> **Work order**
From the entries that follow, reproduce exactly and only the lines from the line with "black brick F3" to the line with "yellow brick S6", endpoints included.

** Data provided follows **

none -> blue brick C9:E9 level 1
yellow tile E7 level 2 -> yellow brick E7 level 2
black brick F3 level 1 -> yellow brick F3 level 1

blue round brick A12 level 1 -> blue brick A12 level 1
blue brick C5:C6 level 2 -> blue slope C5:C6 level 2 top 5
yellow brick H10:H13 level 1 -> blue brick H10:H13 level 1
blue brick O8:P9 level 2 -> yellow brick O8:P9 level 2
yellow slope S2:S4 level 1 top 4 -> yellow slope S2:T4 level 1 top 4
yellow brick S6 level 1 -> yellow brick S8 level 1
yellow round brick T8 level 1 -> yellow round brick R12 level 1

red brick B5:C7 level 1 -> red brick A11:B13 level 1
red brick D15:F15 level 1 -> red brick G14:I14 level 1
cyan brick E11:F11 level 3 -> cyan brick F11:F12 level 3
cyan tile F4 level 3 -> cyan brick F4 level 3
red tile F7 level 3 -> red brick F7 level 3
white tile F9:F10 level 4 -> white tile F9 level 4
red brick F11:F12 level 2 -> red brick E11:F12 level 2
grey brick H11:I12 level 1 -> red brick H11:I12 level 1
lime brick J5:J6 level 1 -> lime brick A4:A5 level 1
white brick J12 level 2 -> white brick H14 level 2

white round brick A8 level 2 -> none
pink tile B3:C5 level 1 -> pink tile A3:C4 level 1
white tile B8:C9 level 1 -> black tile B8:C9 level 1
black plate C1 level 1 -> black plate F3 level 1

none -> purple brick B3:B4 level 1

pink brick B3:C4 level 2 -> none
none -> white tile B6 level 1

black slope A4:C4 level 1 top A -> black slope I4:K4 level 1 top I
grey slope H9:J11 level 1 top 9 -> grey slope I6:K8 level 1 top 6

** End of Data provided **

> **Answer space**
black brick F3 level 1 -> yellow brick F3 level 1

blue round brick A12 level 1 -> blue brick A12 level 1
blue brick C5:C6 level 2 -> blue slope C5:C6 level 2 top 5
yellow brick H10:H13 level 1 -> blue brick H10:H13 level 1
blue brick O8:P9 level 2 -> yellow brick O8:P9 level 2
yellow slope S2:S4 level 1 top 4 -> yellow slope S2:T4 level 1 top 4
yellow brick S6 level 1 -> yellow brick S8 level 1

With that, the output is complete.